**WHAT THE EXERCISE ASKS**: Some lines below hold "pink". Pick them out and copy them.

**RECORD SET**:
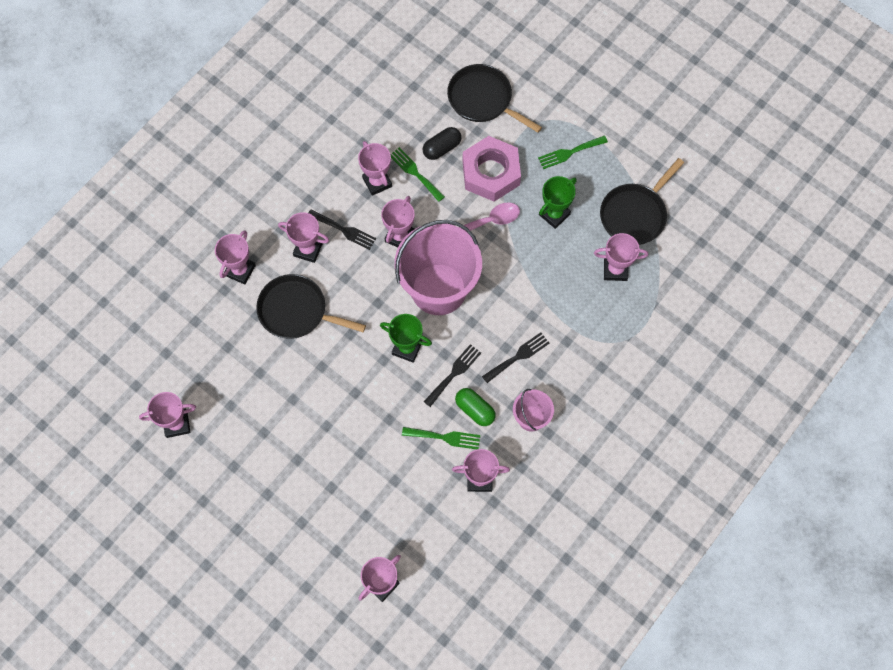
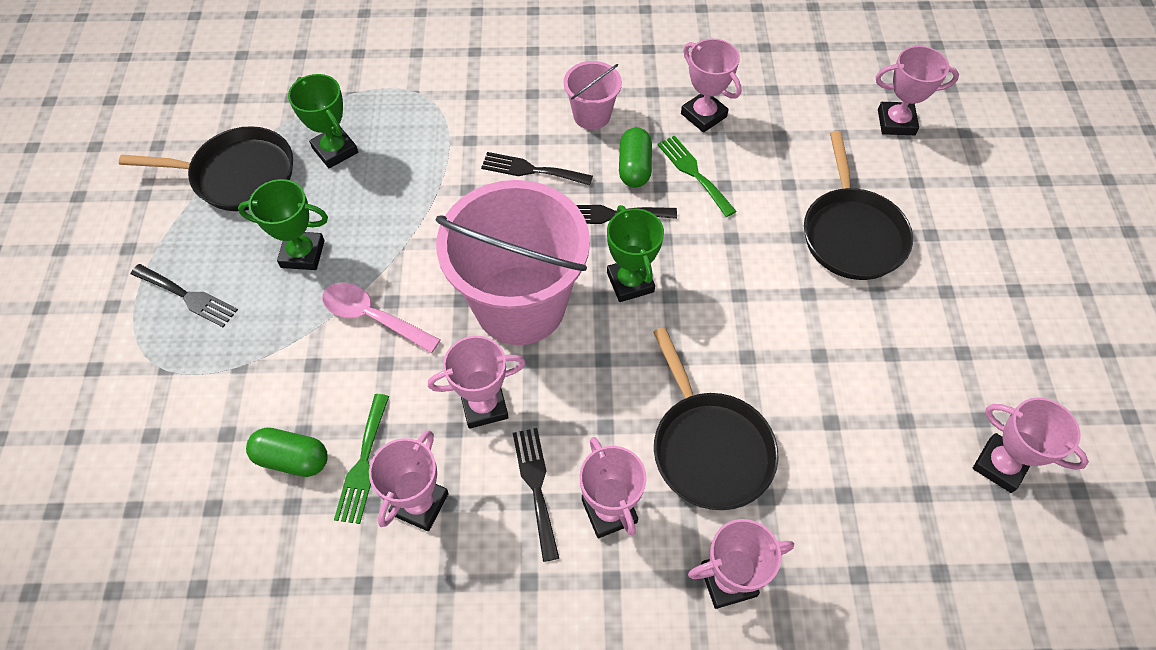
camera: 130 degrees left, 10 degrees down
(442, 148) = (292, 459): black capsule -> green capsule
(483, 99) = (160, 465): black pan -> black pan (851, 234)
(491, 173) = (290, 366): pink nut -> none
(569, 152) = (188, 296): green fork -> black fork
(615, 270) = (335, 150): pink trophy -> green trophy

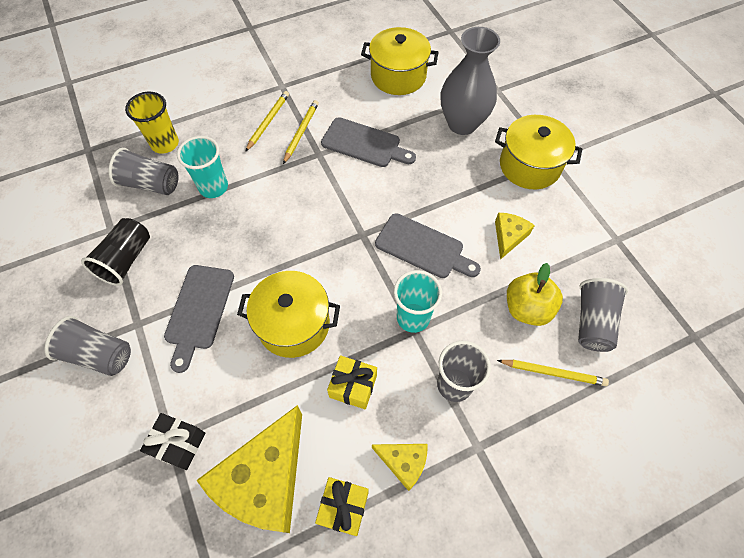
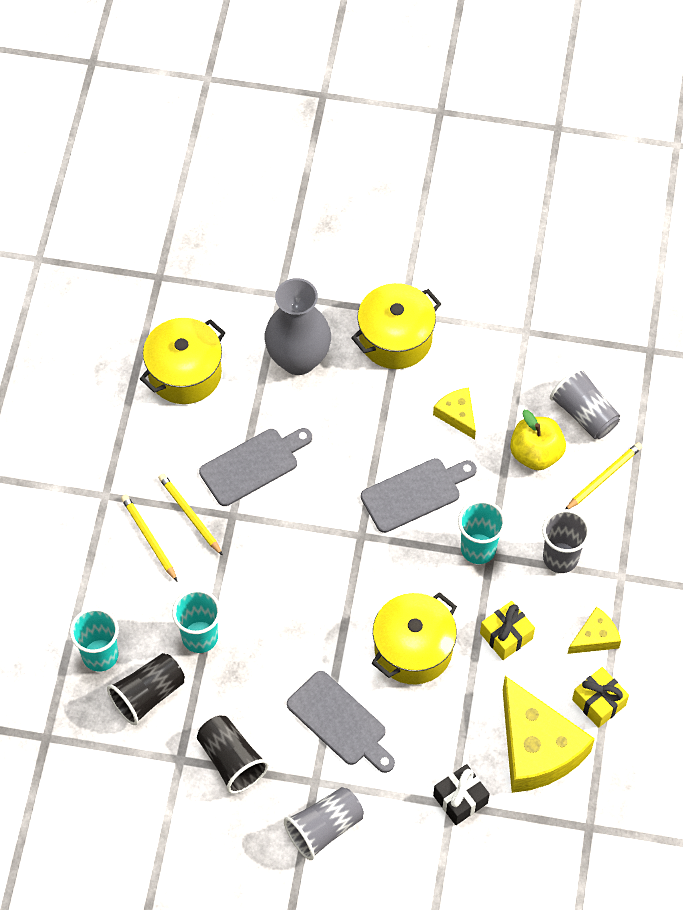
camera: 55 degrees left, 0 degrees up
(151, 184) = (148, 695): grey cup -> black cup
(165, 144) = (100, 655): yellow cup -> turquoise cup

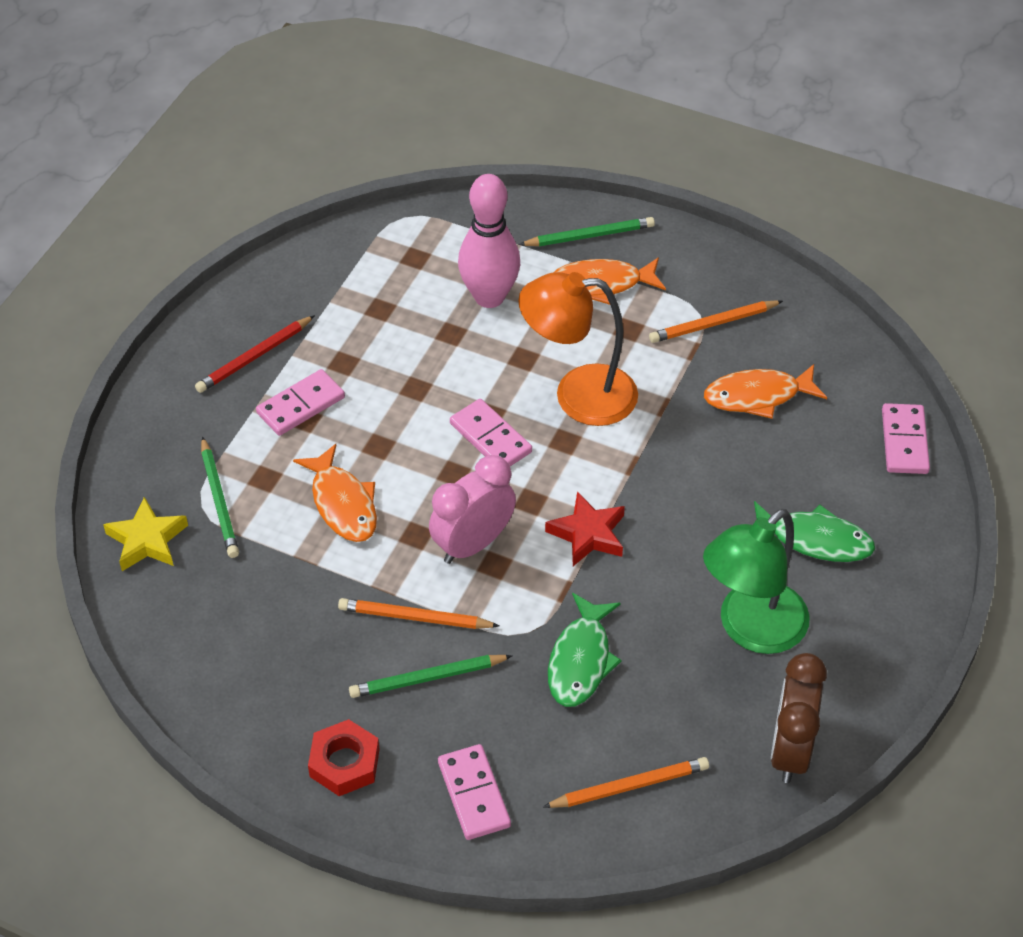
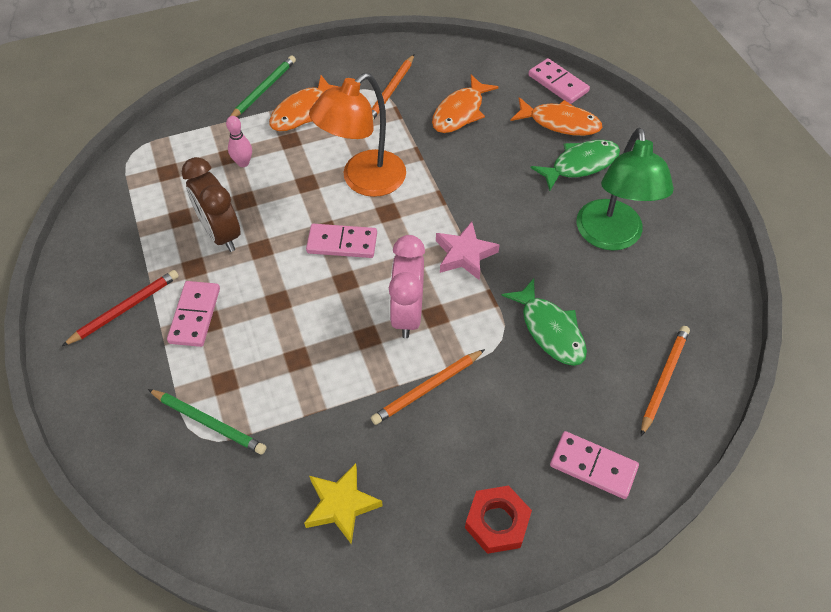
camera: 45 degrees left, 5 degrees up
(147, 540) = (186, 494): yellow star -> yellow star (341, 505)
(254, 357) = (125, 309): red pencil -> red pencil turned 135 degrees counterclockwise
(343, 504) = (297, 355): orange fish -> orange fish (560, 123)
(427, 678) = (480, 419): green pencil -> none
(489, 297) = (243, 163): pink bowling pin -> pink bowling pin, size x0.48
(588, 534) = (465, 254): red star -> pink star
(790, 750) = (709, 285): brown clock -> brown clock (221, 234)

**SOLVED EXERCISE**:
(491, 173) = (290, 366): pink nut -> none
(615, 270) = (335, 150): pink trophy -> green trophy
(489, 297) = (243, 163): pink bowling pin -> pink bowling pin, size x0.48
(588, 534) = (465, 254): red star -> pink star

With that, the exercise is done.